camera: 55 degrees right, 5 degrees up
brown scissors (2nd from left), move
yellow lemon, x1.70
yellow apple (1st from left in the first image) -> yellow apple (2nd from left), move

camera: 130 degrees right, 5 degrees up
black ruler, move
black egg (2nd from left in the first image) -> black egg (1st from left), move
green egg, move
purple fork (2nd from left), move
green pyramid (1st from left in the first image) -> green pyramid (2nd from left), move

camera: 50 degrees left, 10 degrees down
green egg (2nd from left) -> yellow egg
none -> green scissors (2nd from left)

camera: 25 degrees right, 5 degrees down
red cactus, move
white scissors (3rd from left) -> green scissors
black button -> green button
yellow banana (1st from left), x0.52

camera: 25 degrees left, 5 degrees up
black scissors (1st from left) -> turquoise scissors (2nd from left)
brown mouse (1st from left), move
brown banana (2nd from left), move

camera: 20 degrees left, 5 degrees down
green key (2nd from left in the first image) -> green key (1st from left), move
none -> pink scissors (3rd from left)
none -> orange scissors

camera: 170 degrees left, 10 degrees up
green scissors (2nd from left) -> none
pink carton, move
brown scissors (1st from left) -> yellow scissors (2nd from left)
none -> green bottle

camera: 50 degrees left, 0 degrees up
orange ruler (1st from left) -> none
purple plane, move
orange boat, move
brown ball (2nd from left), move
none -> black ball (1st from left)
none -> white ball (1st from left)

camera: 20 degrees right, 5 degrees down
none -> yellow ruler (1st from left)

·····

## Work to complete:
When you answer, retype all of the material exactly as it appears above.

## Exercise solution:
camera: 55 degrees right, 5 degrees up
brown scissors (2nd from left), move
yellow lemon, x1.70
yellow apple (1st from left in the first image) -> yellow apple (2nd from left), move

camera: 130 degrees right, 5 degrees up
black ruler, move
black egg (2nd from left in the first image) -> black egg (1st from left), move
green egg, move
purple fork (2nd from left), move
green pyramid (1st from left in the first image) -> green pyramid (2nd from left), move

camera: 50 degrees left, 10 degrees down
green egg (2nd from left) -> yellow egg
none -> green scissors (2nd from left)

camera: 25 degrees right, 5 degrees down
red cactus, move
white scissors (3rd from left) -> green scissors
black button -> green button
yellow banana (1st from left), x0.52

camera: 25 degrees left, 5 degrees up
black scissors (1st from left) -> turquoise scissors (2nd from left)
brown mouse (1st from left), move
brown banana (2nd from left), move

camera: 20 degrees left, 5 degrees down
green key (2nd from left in the first image) -> green key (1st from left), move
none -> pink scissors (3rd from left)
none -> orange scissors

camera: 170 degrees left, 10 degrees up
green scissors (2nd from left) -> none
pink carton, move
brown scissors (1st from left) -> yellow scissors (2nd from left)
none -> green bottle

camera: 50 degrees left, 0 degrees up
orange ruler (1st from left) -> none
purple plane, move
orange boat, move
brown ball (2nd from left), move
none -> black ball (1st from left)
none -> white ball (1st from left)

camera: 20 degrees right, 5 degrees down
none -> yellow ruler (1st from left)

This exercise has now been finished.